### EXERCISE AIM
Write out all of the records exactly once more and skip the images.

### SOURCE INFORMATION
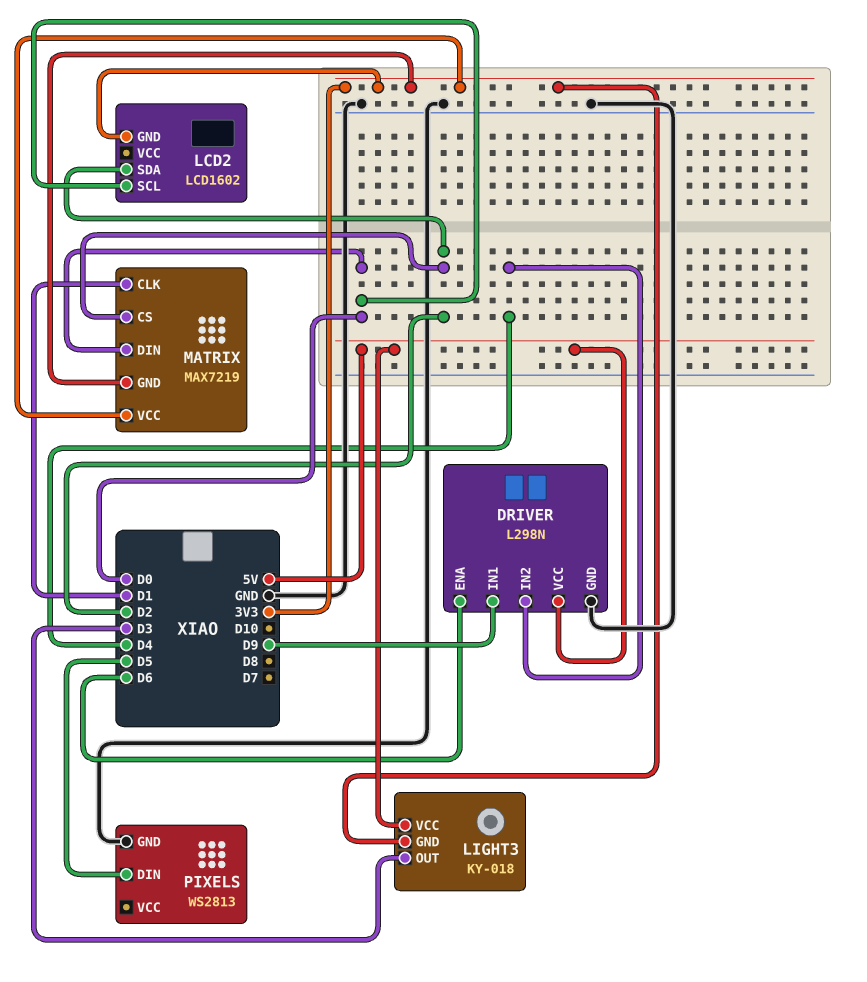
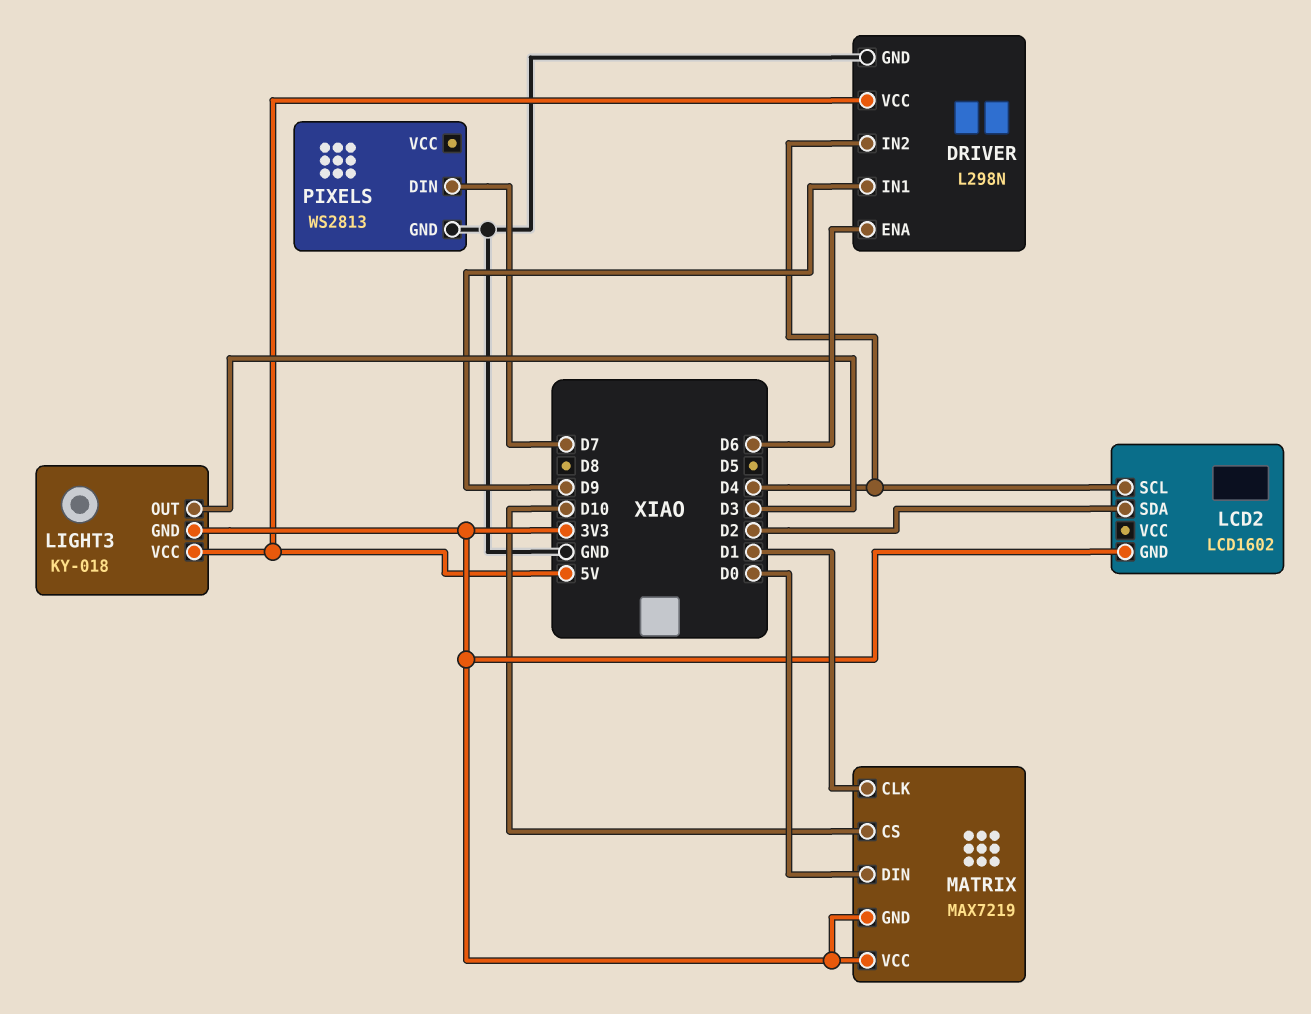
LCD2 pin SCL: D0 -> D4
MATRIX pin CS: D2 -> D10
PIXELS pin DIN: D5 -> D7

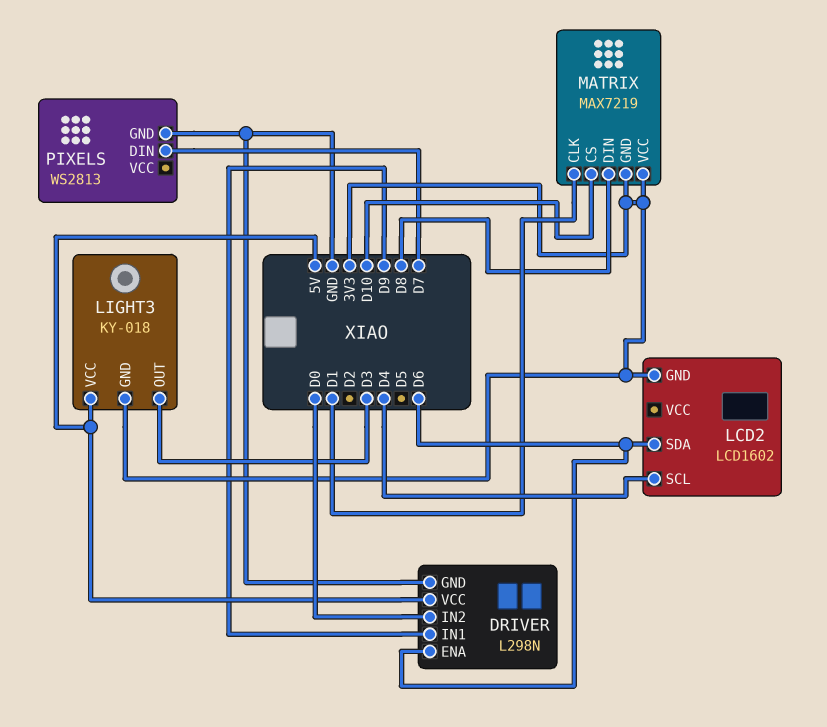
DRIVER pin IN2: D4 -> D0
LCD2 pin SDA: D2 -> D6
MATRIX pin DIN: D0 -> D8

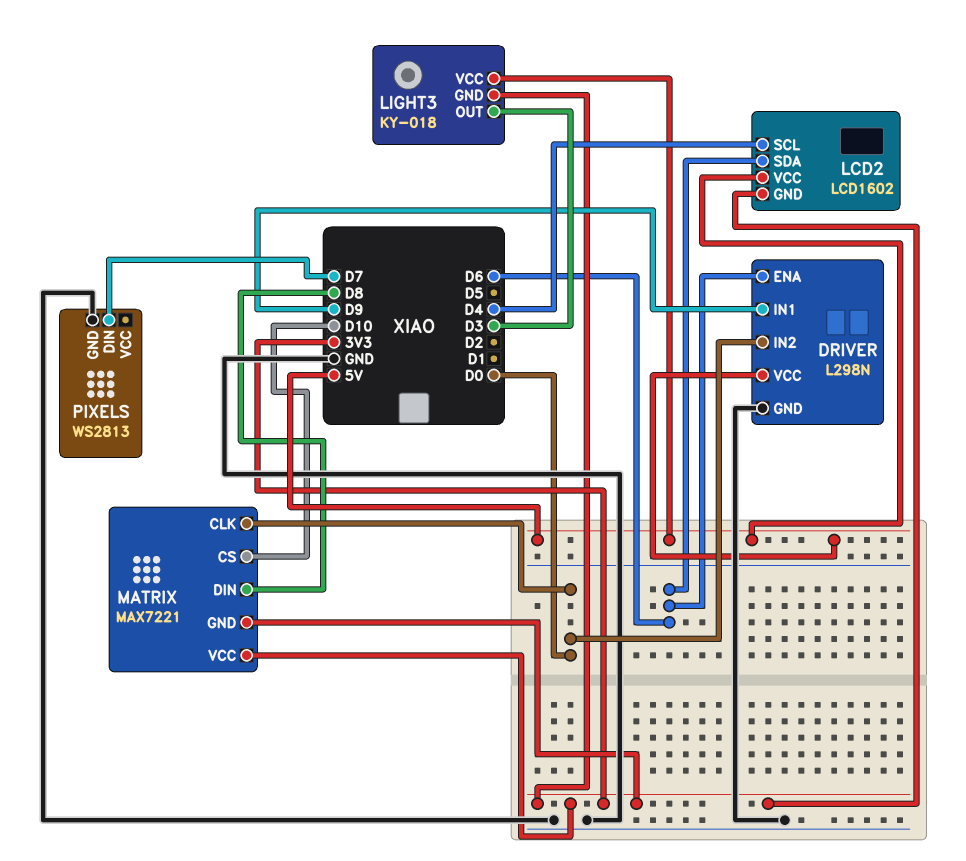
LCD2 pin VCC: none -> 5V
MATRIX: MAX7219 -> MAX7221
MATRIX pin CLK: D1 -> D0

### ANSWER AREA
LCD2 pin SCL: D0 -> D4
MATRIX pin CS: D2 -> D10
PIXELS pin DIN: D5 -> D7

DRIVER pin IN2: D4 -> D0
LCD2 pin SDA: D2 -> D6
MATRIX pin DIN: D0 -> D8

LCD2 pin VCC: none -> 5V
MATRIX: MAX7219 -> MAX7221
MATRIX pin CLK: D1 -> D0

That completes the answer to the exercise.